* EXERCISE INSTRUCTIONS *
Every line from the one that contains "règle (turquoise) <132, 298>" to the end of the material below should be output exactly, with both ends included and nothing else.

##### GIVEN MATERIAL

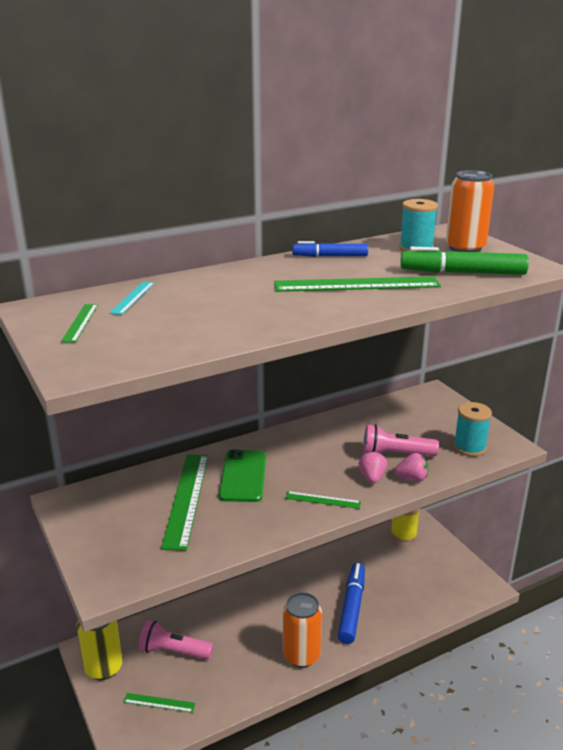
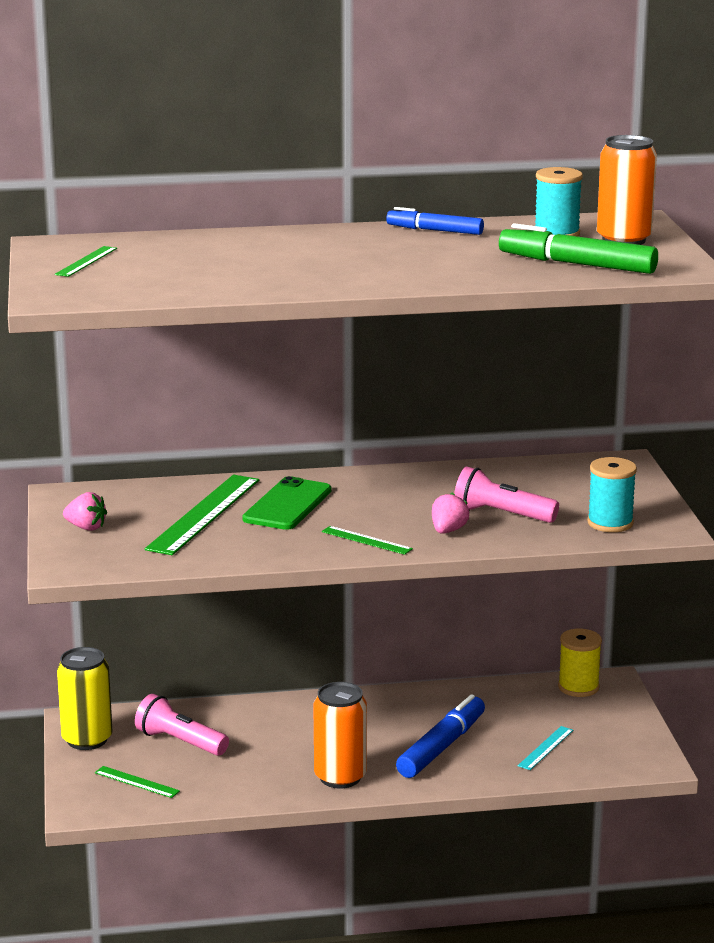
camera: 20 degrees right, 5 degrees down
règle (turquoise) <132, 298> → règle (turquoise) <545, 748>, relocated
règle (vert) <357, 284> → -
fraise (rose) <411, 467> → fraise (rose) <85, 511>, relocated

##########

* EXERCISE SOLUTION *
règle (turquoise) <132, 298> → règle (turquoise) <545, 748>, relocated
règle (vert) <357, 284> → -
fraise (rose) <411, 467> → fraise (rose) <85, 511>, relocated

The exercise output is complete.